What the task requires:
For this exercise, please reproduce the records below word for word, from the first line through the line with "turquoise cutting board: 1 -> 3".

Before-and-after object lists
"""

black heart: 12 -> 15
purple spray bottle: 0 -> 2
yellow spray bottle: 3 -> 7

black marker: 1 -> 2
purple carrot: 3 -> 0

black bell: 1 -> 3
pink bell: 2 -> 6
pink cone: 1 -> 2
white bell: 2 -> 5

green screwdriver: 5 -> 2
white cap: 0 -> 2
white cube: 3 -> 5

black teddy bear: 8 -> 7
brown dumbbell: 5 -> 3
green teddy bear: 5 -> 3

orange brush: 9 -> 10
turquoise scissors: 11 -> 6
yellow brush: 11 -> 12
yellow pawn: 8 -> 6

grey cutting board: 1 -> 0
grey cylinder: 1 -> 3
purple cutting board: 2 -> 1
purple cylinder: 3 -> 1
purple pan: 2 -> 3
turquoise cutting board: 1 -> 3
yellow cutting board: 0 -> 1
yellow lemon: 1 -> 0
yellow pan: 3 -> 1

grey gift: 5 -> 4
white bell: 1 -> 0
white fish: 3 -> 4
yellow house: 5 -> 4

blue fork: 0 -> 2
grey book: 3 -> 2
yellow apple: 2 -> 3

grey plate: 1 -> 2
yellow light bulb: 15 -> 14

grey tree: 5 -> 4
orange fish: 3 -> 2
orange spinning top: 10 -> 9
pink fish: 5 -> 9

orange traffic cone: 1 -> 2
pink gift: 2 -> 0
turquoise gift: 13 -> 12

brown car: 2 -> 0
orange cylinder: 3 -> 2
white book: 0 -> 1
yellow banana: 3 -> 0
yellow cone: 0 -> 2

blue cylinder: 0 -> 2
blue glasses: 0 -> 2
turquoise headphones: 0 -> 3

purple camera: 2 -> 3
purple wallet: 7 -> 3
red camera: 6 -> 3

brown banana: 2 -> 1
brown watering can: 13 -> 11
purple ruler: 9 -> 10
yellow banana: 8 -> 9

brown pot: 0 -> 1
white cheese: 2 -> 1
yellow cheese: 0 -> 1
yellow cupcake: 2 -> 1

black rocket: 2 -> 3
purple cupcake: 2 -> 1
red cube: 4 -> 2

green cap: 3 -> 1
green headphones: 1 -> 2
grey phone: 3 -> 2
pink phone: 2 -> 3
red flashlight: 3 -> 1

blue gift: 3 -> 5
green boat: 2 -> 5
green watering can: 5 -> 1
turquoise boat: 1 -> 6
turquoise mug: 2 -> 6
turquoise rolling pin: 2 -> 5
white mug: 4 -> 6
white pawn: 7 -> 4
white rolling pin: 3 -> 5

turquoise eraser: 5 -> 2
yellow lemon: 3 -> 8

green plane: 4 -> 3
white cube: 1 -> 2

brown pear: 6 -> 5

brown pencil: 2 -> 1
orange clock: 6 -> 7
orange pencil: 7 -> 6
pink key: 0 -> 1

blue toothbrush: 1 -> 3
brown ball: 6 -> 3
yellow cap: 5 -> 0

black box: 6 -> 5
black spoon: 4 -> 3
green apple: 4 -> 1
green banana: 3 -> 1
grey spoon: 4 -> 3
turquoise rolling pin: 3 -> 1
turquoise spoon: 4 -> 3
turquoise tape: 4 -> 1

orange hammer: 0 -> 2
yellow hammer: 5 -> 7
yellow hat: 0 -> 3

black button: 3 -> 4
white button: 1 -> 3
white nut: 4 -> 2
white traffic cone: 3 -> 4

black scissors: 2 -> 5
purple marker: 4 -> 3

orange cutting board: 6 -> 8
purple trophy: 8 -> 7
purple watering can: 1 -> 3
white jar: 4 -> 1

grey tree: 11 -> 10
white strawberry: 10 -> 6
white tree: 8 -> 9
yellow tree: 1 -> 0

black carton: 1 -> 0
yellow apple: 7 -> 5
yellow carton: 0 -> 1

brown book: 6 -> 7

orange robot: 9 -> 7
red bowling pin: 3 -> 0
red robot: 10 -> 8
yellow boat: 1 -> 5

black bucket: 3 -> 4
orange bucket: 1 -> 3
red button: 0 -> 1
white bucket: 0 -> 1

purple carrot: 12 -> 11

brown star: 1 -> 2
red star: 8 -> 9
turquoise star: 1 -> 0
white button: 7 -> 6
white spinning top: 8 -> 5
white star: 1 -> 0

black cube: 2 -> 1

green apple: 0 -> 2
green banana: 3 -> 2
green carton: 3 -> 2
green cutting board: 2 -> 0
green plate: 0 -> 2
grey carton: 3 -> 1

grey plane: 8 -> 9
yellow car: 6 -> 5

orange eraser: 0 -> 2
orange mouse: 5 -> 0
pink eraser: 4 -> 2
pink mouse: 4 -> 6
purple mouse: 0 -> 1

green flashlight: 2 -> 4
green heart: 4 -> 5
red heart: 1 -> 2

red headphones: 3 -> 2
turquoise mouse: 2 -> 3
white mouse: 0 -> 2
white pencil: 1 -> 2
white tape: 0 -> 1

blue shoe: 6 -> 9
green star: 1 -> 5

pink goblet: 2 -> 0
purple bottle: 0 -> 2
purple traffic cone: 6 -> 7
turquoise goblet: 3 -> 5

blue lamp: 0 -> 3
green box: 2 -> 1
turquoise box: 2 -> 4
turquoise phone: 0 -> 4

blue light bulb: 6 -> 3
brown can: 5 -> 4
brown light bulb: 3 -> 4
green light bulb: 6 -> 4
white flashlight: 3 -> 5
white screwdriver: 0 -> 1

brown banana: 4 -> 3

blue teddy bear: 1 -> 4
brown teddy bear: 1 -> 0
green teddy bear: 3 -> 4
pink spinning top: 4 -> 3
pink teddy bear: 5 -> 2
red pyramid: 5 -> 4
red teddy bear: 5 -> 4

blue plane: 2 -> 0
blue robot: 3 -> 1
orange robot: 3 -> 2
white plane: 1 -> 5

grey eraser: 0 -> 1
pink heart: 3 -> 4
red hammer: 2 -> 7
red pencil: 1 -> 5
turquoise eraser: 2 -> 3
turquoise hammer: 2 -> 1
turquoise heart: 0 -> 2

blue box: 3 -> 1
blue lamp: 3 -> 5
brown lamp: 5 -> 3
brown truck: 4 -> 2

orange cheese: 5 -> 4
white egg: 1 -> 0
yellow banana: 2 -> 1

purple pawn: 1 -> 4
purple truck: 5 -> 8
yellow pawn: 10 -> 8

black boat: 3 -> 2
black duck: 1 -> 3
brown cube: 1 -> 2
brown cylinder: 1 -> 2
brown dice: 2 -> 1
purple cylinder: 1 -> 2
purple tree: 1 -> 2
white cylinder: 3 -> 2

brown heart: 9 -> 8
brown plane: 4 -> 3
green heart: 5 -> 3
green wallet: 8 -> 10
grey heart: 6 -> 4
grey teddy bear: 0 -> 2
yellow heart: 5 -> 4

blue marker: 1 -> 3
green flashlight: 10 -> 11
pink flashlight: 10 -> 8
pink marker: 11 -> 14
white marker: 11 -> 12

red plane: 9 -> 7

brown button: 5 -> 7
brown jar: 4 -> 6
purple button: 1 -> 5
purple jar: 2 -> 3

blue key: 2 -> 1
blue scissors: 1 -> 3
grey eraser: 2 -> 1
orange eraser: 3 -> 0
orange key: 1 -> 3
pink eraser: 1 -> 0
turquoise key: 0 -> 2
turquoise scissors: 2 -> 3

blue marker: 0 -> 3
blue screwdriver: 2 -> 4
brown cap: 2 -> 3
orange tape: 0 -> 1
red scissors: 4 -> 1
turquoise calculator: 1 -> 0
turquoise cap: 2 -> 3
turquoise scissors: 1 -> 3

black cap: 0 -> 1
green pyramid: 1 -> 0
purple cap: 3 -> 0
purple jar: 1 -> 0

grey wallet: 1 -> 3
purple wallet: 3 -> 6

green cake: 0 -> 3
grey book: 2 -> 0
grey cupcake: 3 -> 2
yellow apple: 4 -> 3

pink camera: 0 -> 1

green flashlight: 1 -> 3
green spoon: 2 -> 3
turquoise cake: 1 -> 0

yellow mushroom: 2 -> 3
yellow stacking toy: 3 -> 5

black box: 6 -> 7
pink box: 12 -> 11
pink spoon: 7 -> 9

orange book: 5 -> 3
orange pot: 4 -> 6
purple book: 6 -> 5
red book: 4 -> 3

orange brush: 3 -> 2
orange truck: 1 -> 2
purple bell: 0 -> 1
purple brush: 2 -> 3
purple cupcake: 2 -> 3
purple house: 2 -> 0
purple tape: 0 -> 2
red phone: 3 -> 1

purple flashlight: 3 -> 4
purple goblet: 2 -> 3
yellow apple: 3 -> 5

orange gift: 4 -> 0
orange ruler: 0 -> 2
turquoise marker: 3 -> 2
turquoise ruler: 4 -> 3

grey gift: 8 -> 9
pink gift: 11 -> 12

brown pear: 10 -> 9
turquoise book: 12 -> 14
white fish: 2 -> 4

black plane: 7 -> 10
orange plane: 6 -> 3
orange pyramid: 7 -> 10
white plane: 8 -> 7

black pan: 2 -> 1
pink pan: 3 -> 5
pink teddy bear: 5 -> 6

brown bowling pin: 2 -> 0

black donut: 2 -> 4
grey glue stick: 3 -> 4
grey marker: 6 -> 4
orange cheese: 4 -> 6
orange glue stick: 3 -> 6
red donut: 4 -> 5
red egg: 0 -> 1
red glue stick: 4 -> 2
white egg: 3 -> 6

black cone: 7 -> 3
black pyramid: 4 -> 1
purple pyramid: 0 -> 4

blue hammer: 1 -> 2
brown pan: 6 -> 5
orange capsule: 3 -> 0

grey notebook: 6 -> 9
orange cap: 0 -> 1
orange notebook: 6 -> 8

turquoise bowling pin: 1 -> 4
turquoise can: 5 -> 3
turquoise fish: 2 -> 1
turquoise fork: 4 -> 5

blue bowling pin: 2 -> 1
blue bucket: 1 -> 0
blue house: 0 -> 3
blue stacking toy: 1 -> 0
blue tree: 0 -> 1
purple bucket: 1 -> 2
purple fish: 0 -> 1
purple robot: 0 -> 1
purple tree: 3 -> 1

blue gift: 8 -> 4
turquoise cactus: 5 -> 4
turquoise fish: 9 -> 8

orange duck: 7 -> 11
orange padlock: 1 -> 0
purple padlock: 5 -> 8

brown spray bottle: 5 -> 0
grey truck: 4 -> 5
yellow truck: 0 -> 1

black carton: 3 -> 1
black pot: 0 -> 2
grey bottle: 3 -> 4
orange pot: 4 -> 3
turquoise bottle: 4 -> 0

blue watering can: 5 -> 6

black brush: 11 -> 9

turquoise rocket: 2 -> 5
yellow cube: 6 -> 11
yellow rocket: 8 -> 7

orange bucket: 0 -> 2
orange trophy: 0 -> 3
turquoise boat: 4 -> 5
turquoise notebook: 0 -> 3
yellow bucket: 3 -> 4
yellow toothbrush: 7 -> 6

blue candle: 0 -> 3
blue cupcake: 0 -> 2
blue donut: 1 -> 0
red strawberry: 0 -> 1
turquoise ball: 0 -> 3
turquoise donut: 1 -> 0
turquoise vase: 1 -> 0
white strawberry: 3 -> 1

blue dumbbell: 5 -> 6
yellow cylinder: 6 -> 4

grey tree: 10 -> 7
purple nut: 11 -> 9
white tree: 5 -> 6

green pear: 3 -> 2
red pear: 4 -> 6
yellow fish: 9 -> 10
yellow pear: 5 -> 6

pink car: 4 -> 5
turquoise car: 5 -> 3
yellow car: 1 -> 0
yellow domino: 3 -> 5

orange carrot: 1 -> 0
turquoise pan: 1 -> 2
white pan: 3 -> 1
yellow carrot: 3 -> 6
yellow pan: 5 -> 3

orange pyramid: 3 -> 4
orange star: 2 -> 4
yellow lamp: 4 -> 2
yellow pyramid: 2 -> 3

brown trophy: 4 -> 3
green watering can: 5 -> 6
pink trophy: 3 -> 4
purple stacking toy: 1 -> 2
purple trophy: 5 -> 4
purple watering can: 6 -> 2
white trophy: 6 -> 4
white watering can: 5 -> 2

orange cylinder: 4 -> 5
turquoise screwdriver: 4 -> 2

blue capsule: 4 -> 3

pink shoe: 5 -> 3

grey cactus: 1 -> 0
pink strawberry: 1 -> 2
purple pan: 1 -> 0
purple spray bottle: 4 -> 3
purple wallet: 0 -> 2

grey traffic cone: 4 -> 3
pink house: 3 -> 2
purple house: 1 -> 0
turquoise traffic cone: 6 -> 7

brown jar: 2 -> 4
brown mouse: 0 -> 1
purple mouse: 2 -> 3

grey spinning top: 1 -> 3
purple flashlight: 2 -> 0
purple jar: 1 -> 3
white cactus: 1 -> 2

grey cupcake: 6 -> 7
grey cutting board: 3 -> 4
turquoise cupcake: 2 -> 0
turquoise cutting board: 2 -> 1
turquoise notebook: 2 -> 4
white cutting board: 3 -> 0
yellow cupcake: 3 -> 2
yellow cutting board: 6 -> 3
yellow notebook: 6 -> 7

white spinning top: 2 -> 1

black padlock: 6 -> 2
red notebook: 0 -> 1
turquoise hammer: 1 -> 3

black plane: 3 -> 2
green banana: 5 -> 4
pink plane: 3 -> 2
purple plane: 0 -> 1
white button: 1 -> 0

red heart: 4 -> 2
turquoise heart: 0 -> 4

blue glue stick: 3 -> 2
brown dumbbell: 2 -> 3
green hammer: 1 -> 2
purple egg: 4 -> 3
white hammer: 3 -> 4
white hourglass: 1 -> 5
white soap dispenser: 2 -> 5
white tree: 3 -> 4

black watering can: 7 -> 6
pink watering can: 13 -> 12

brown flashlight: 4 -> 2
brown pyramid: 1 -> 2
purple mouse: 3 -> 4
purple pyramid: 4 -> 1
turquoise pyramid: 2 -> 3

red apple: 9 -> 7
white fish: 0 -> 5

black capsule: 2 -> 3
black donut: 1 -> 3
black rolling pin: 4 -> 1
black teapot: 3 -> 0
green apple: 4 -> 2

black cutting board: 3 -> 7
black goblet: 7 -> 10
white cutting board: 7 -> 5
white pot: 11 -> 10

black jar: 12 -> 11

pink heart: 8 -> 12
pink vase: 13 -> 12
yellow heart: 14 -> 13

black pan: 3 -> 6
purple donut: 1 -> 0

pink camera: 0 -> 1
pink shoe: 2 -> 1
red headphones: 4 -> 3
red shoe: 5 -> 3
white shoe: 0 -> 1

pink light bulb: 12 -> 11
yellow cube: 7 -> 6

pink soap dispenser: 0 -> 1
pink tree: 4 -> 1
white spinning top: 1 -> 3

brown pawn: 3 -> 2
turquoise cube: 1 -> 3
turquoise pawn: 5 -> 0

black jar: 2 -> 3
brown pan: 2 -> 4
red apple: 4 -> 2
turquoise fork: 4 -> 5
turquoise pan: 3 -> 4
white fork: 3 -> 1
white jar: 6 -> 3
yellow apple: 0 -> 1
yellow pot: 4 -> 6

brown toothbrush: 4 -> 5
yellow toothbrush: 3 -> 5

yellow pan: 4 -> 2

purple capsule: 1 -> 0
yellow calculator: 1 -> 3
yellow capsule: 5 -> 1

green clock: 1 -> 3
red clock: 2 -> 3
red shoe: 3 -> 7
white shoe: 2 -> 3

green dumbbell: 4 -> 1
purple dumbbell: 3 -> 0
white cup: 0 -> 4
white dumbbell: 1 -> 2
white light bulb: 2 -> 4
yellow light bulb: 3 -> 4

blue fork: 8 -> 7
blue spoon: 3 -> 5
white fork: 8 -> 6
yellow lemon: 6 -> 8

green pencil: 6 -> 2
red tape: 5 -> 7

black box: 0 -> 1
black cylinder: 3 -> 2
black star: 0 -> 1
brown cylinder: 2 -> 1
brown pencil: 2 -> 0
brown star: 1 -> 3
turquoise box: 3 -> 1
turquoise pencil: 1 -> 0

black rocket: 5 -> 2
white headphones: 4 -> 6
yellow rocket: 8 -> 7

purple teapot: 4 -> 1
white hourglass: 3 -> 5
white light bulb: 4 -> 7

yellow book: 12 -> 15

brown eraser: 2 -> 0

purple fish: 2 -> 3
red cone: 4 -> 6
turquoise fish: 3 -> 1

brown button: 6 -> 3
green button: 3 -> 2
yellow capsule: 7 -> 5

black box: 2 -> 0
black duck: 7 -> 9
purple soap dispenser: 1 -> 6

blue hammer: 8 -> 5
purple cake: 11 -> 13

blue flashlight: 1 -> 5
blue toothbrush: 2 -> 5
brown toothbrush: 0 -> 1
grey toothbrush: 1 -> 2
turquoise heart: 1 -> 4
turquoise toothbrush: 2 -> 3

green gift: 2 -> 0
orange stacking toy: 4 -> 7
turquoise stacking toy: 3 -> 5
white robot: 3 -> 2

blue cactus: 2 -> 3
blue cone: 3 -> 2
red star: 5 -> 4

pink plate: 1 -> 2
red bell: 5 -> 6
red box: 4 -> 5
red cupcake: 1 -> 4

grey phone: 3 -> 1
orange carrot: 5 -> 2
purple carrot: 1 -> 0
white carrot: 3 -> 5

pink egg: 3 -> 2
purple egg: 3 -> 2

"""

Written response:
black heart: 12 -> 15
purple spray bottle: 0 -> 2
yellow spray bottle: 3 -> 7

black marker: 1 -> 2
purple carrot: 3 -> 0

black bell: 1 -> 3
pink bell: 2 -> 6
pink cone: 1 -> 2
white bell: 2 -> 5

green screwdriver: 5 -> 2
white cap: 0 -> 2
white cube: 3 -> 5

black teddy bear: 8 -> 7
brown dumbbell: 5 -> 3
green teddy bear: 5 -> 3

orange brush: 9 -> 10
turquoise scissors: 11 -> 6
yellow brush: 11 -> 12
yellow pawn: 8 -> 6

grey cutting board: 1 -> 0
grey cylinder: 1 -> 3
purple cutting board: 2 -> 1
purple cylinder: 3 -> 1
purple pan: 2 -> 3
turquoise cutting board: 1 -> 3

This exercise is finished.